### PROBLEM:
Beginning with the line that contains "S202: switch (GND, TRIG)", return every line down to the last one in the material below, exactly and with no others.

### AVAILABLE DATA:
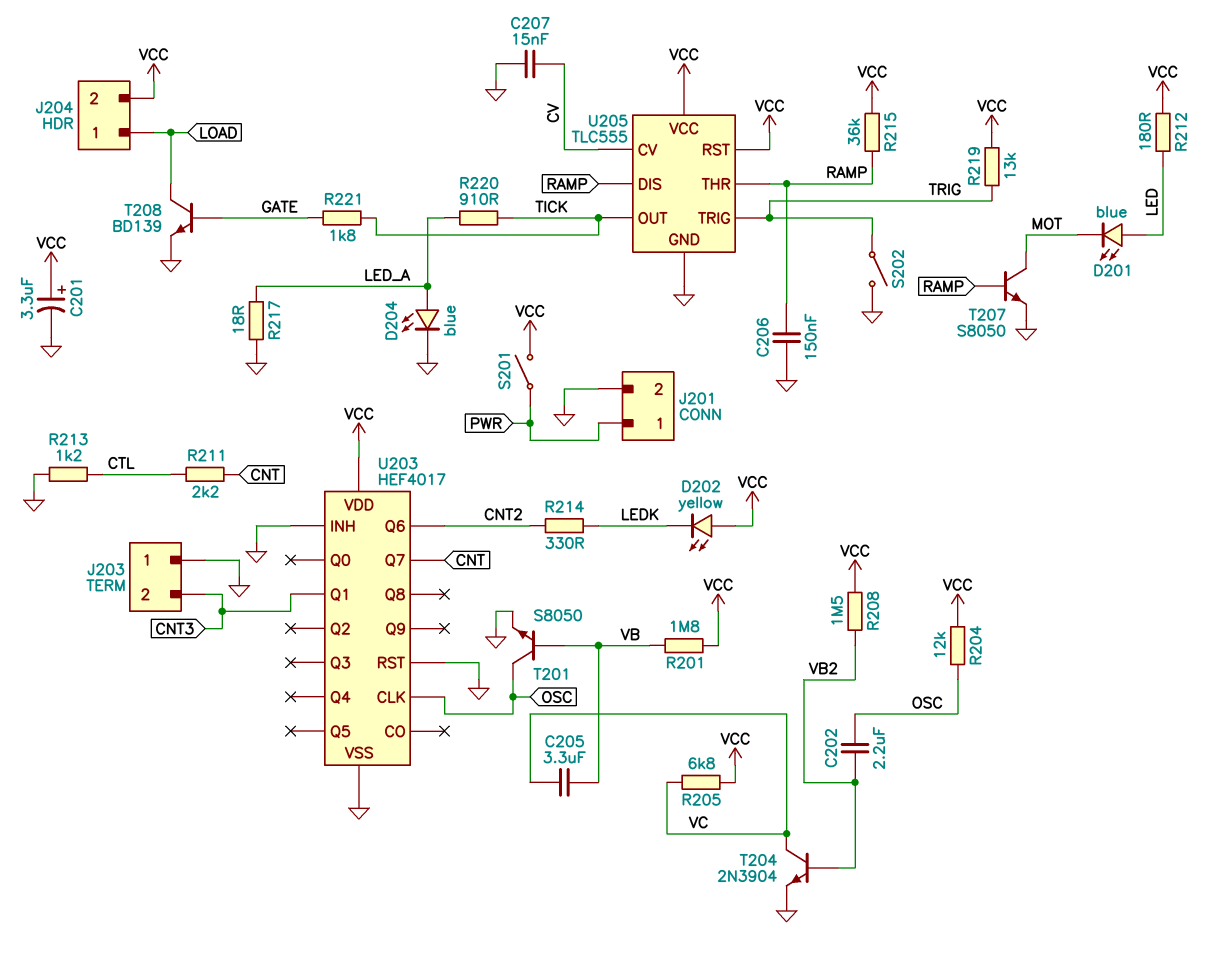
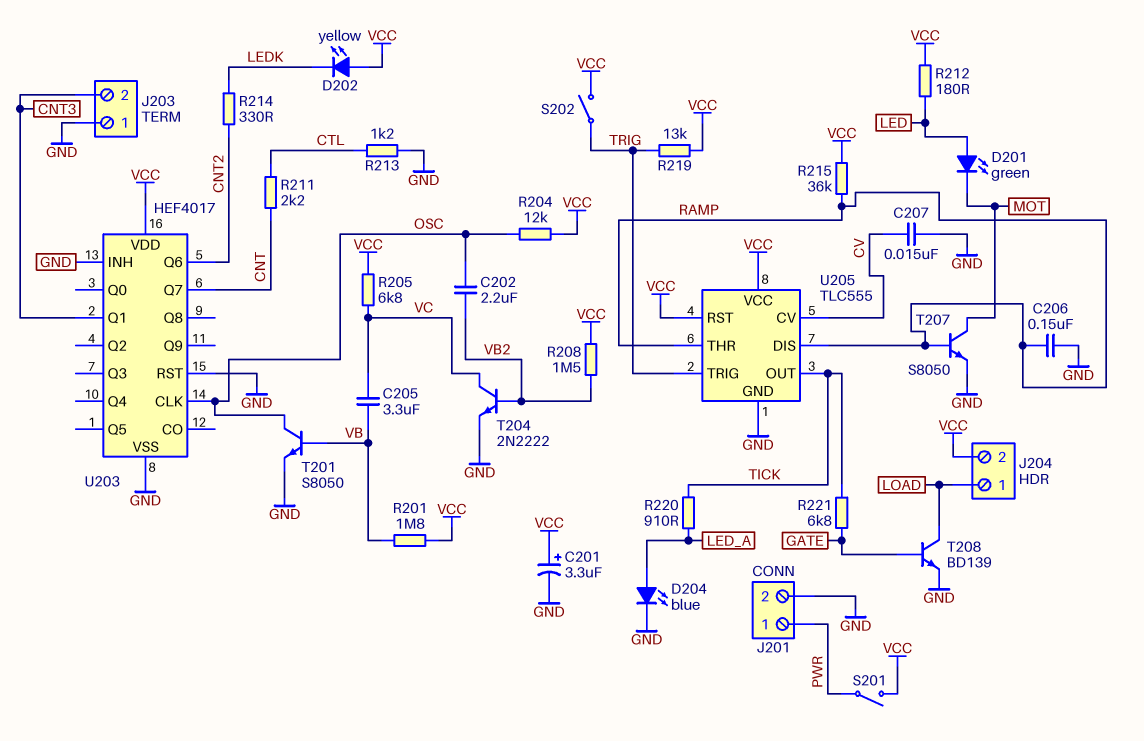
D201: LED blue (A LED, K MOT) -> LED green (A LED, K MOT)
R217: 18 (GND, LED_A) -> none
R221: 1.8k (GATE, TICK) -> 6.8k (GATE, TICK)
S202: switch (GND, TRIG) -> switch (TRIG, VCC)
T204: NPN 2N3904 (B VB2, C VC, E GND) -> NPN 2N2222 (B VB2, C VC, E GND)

### RESPONSE BELOW:
S202: switch (GND, TRIG) -> switch (TRIG, VCC)
T204: NPN 2N3904 (B VB2, C VC, E GND) -> NPN 2N2222 (B VB2, C VC, E GND)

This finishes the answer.